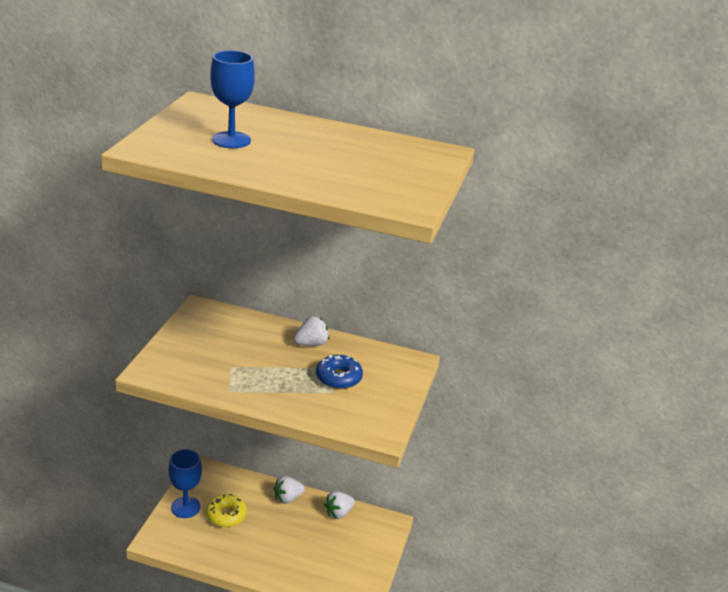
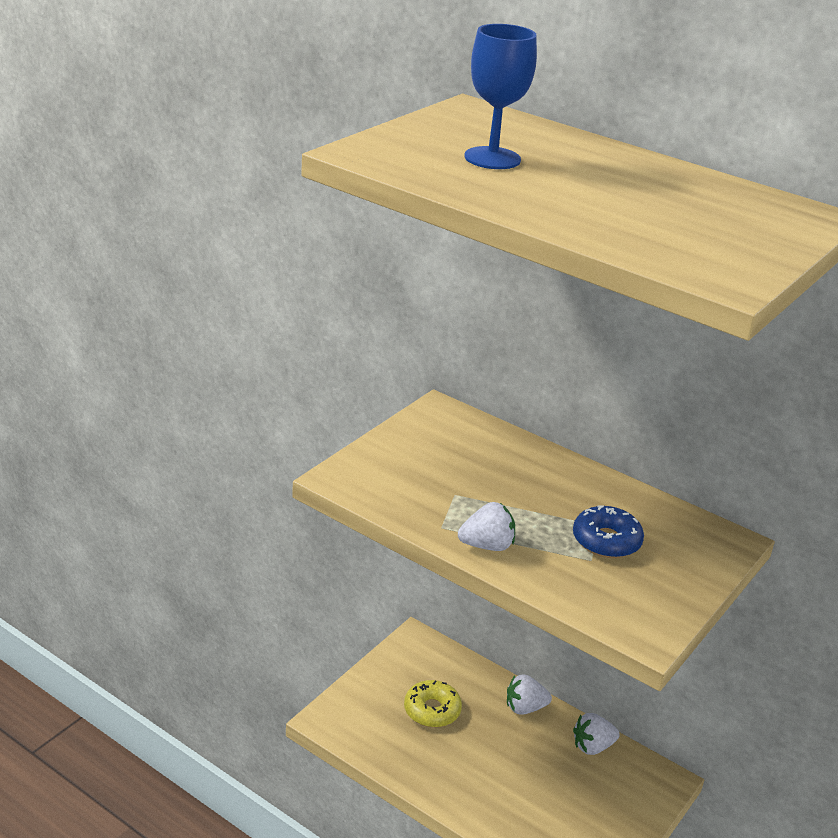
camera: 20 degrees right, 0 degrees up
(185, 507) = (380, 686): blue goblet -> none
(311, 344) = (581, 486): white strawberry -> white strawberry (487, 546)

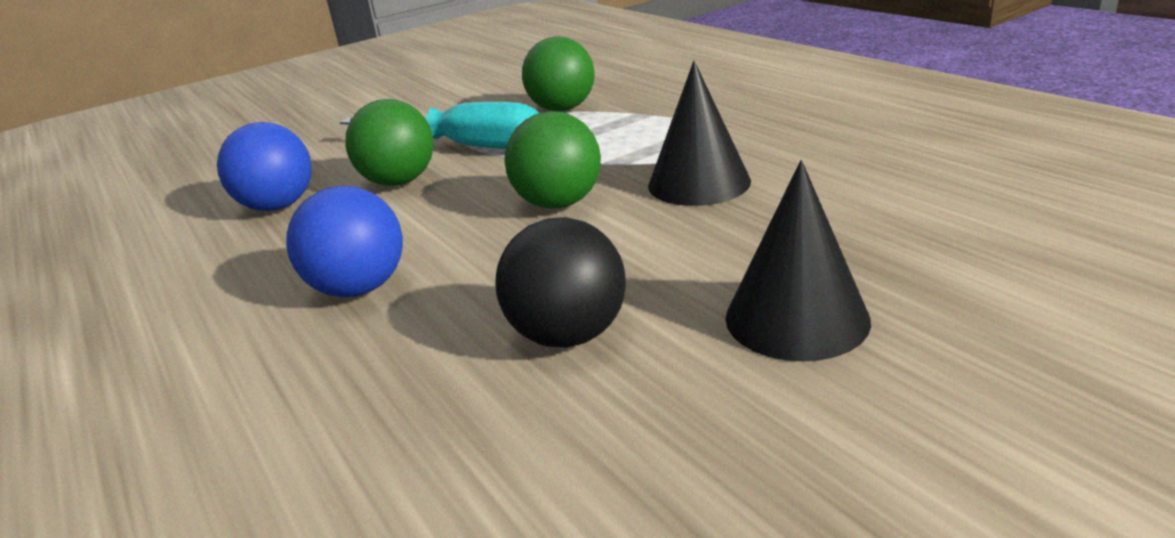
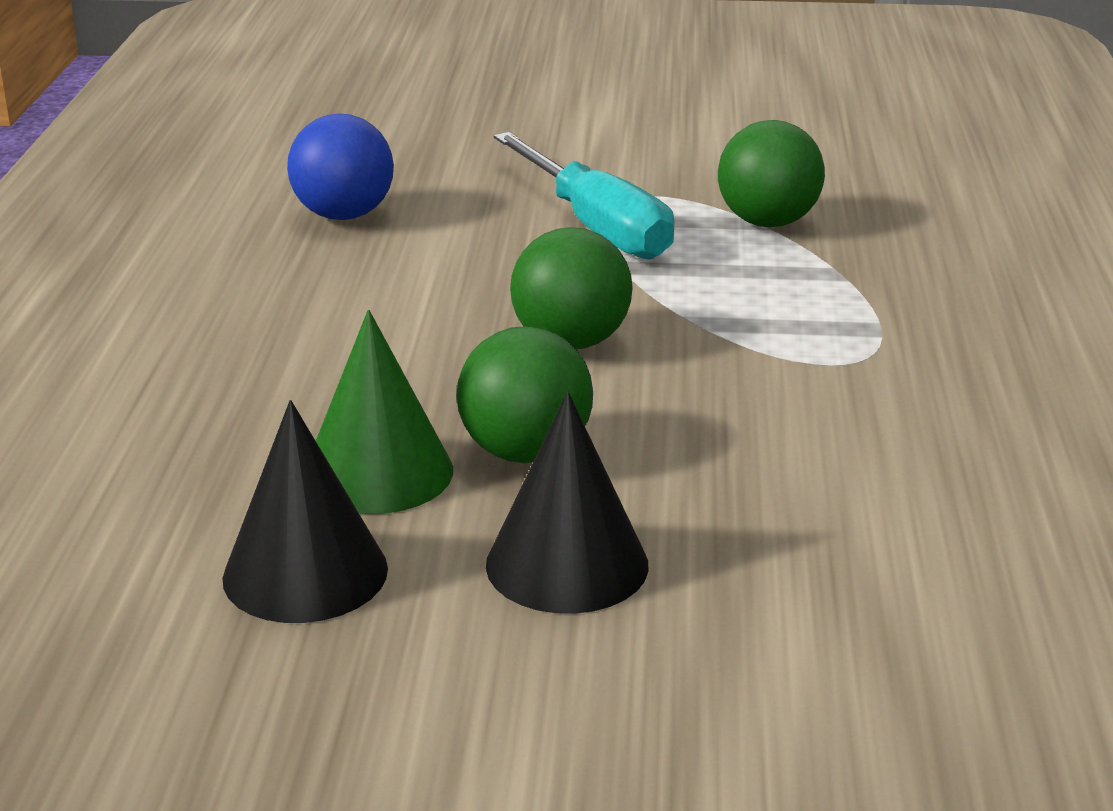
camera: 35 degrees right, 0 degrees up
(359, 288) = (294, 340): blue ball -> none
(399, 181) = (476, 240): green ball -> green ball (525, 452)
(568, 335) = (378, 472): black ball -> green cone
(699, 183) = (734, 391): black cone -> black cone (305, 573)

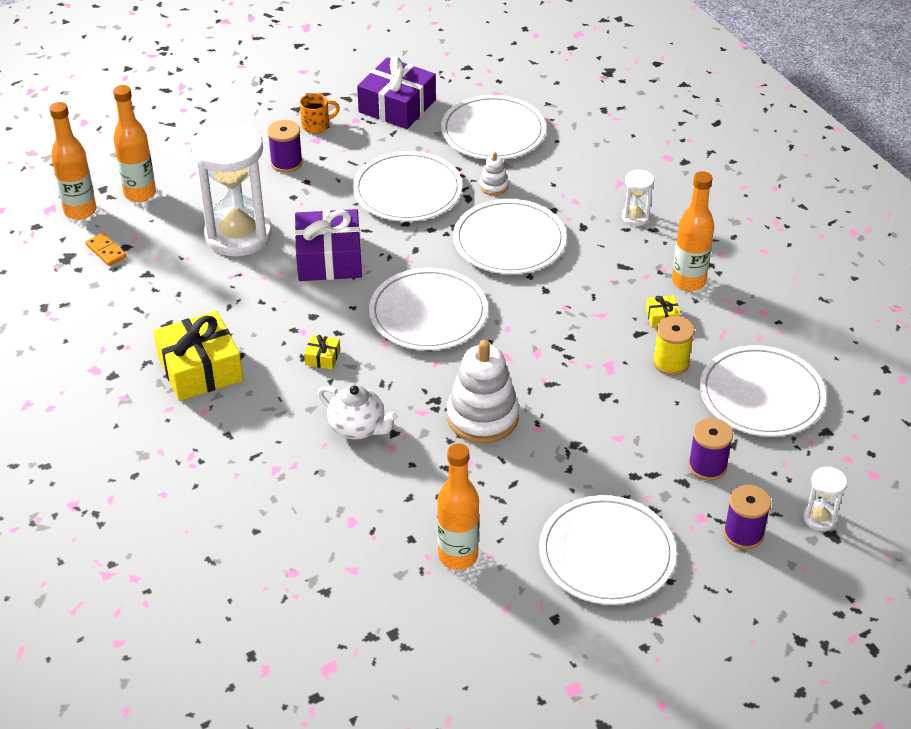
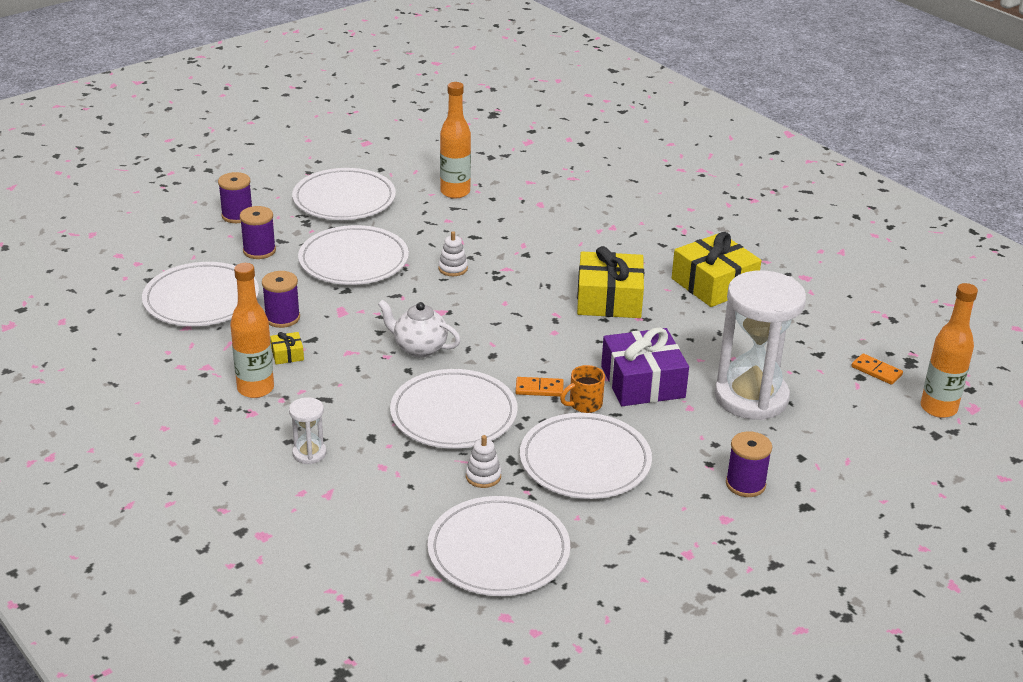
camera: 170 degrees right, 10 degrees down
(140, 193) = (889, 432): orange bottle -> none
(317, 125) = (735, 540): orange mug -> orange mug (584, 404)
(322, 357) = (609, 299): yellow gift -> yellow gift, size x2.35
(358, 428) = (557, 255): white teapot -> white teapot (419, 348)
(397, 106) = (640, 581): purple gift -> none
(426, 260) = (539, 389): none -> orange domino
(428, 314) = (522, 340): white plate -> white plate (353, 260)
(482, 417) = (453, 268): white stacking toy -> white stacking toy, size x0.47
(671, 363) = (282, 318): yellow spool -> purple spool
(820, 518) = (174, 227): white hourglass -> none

What is required: Give again, exactly, the lines from the start of the data through the one holding "(317, 125) = (735, 540): orange"; omit the pictures.

Reply:
camera: 20 degrees right, 0 degrees up
(185, 507) = (380, 686): blue goblet -> none
(311, 344) = (581, 486): white strawberry -> white strawberry (487, 546)

camera: 35 degrees right, 0 degrees up
(359, 288) = (294, 340): blue ball -> none
(399, 181) = (476, 240): green ball -> green ball (525, 452)
(568, 335) = (378, 472): black ball -> green cone
(699, 183) = (734, 391): black cone -> black cone (305, 573)

camera: 170 degrees right, 10 degrees down
(140, 193) = (889, 432): orange bottle -> none
(317, 125) = (735, 540): orange mug -> orange mug (584, 404)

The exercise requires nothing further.